> _WORK REQUIRED_: Begin at the line containing "camera: 70 degrees left, 20 degrees up" in the entries below and end at the line containing "appeared: pulverizador/rojo <165,171>;"; transcribe that range exactly and nothing outside it.

> _SOURCE MATERIAL_:
::::::

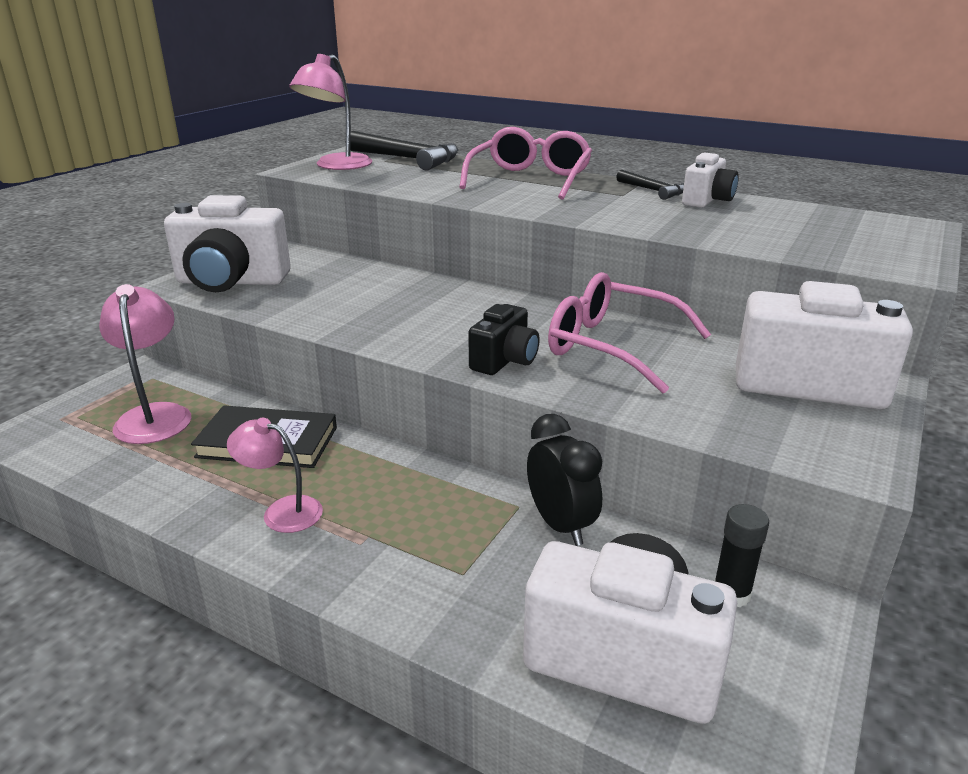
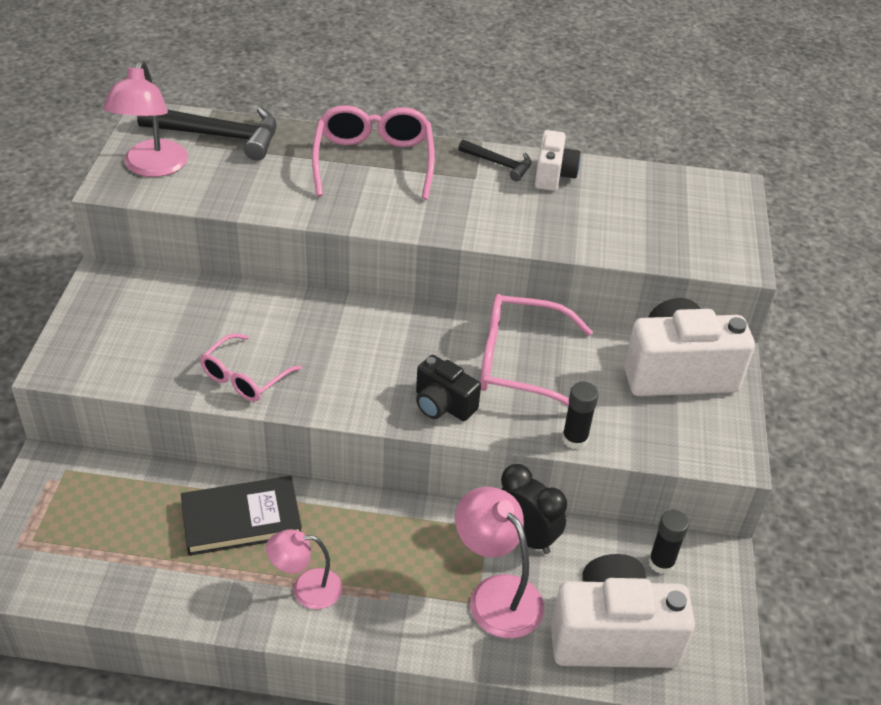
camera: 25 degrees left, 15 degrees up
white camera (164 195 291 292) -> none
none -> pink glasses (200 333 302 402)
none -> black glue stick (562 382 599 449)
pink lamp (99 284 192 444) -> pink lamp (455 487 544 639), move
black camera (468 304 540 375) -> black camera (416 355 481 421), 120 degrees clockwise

::::::

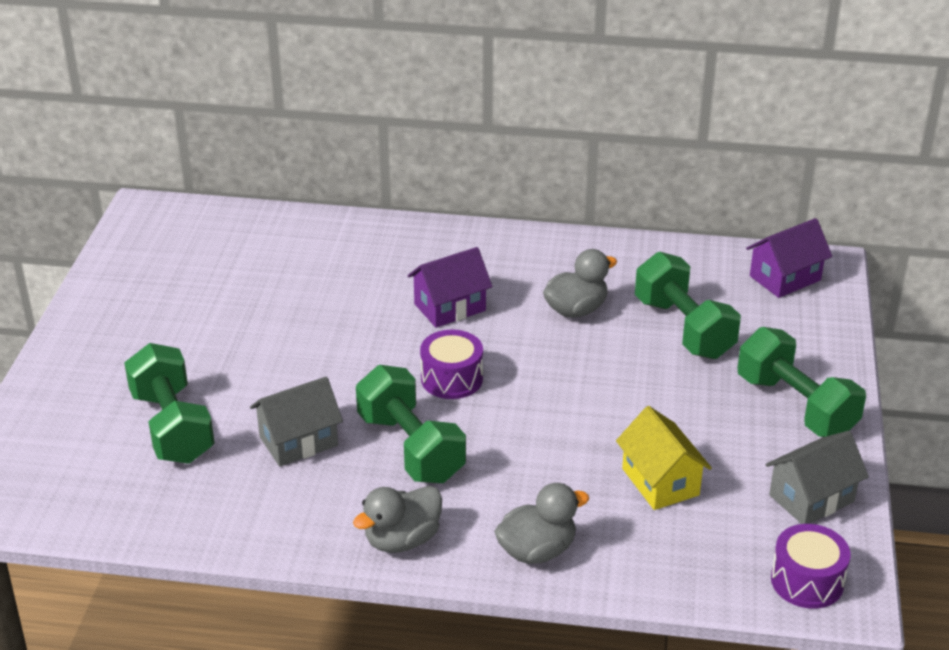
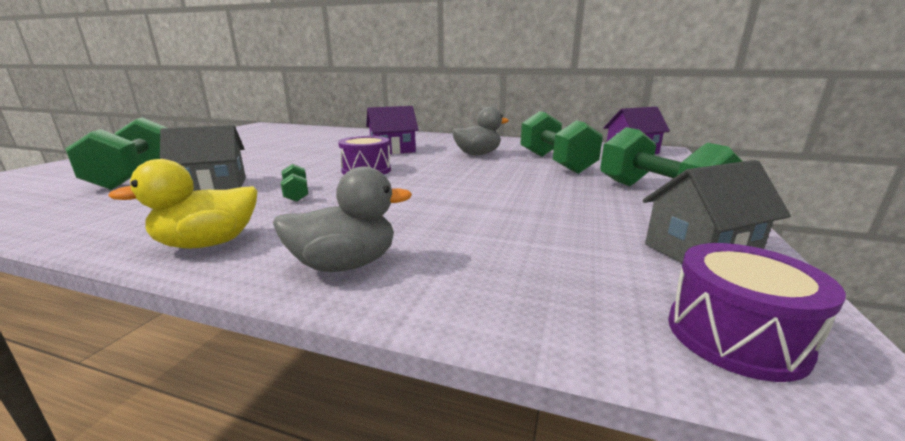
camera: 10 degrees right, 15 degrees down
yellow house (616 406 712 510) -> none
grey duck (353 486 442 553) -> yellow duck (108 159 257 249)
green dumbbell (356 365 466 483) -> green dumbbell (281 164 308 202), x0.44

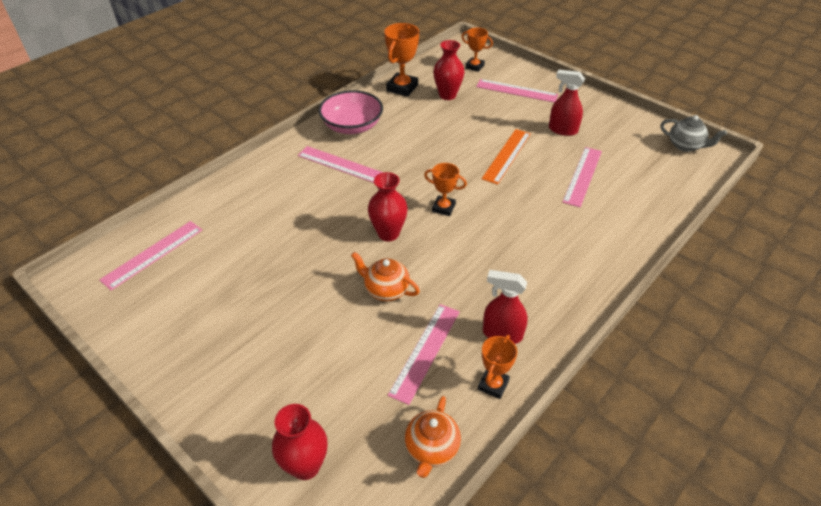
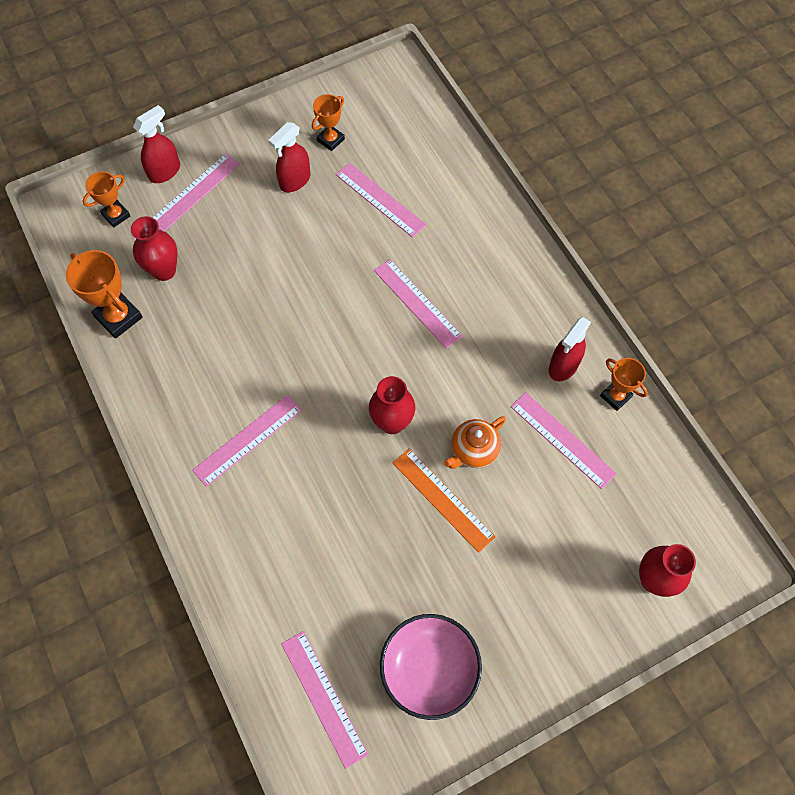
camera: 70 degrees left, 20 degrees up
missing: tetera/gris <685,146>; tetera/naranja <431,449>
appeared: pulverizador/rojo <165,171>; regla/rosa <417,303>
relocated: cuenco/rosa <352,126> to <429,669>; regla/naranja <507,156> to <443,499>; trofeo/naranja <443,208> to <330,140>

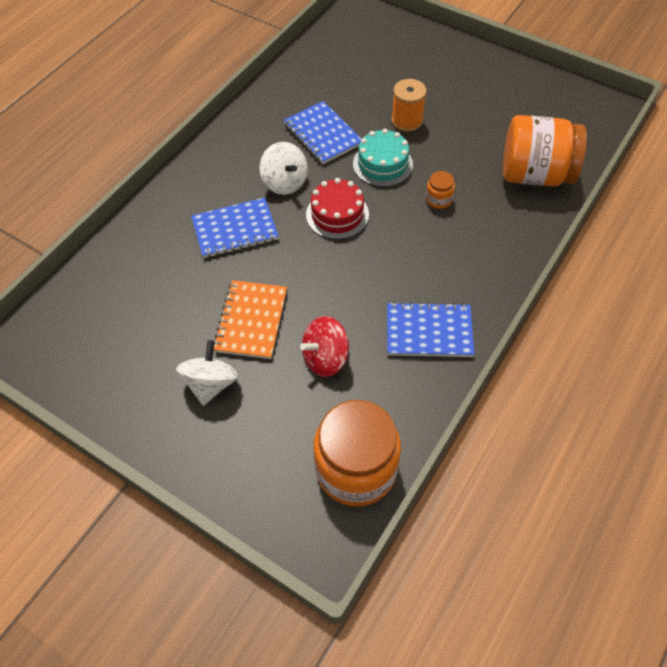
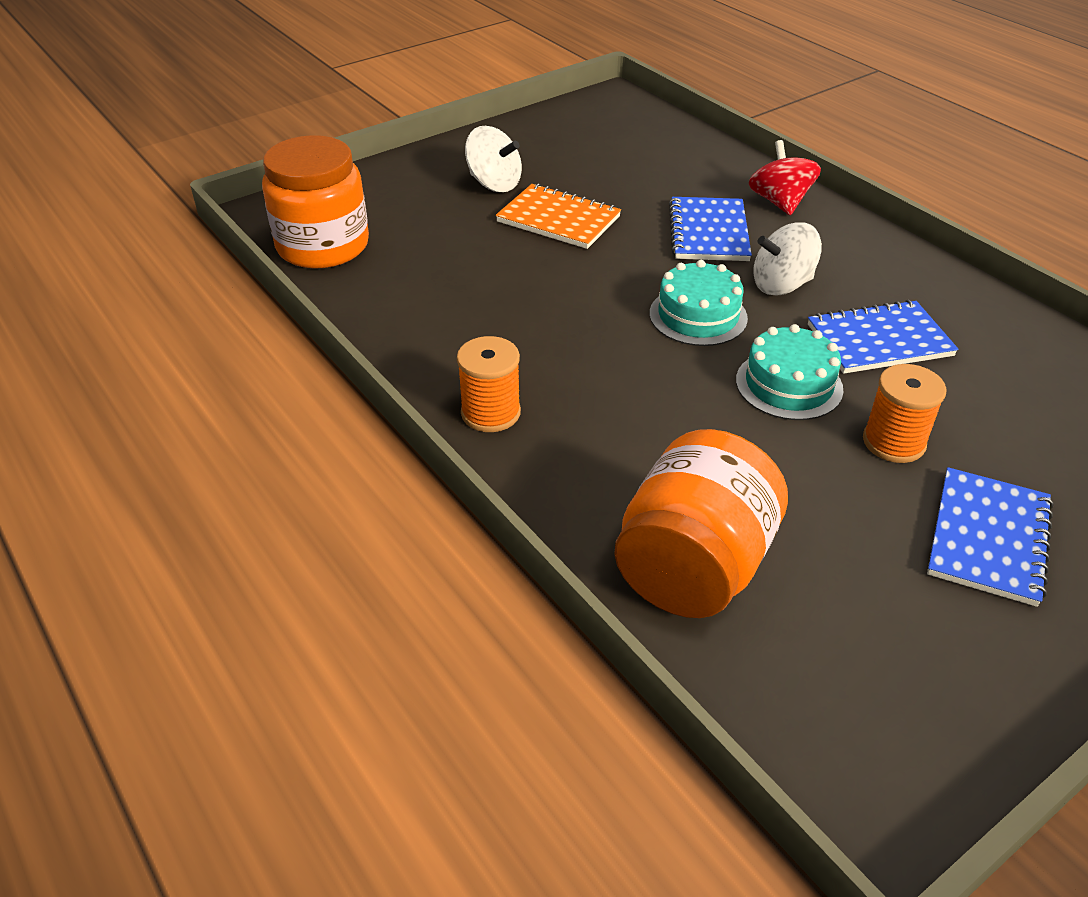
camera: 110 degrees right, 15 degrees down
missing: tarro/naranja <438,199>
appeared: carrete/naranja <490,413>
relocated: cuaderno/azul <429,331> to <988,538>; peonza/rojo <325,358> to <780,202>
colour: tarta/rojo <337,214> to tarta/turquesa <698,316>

::::::

> _ANSWER SPACE_:
camera: 70 degrees left, 20 degrees up
missing: tetera/gris <685,146>; tetera/naranja <431,449>
appeared: pulverizador/rojo <165,171>; regla/rosa <417,303>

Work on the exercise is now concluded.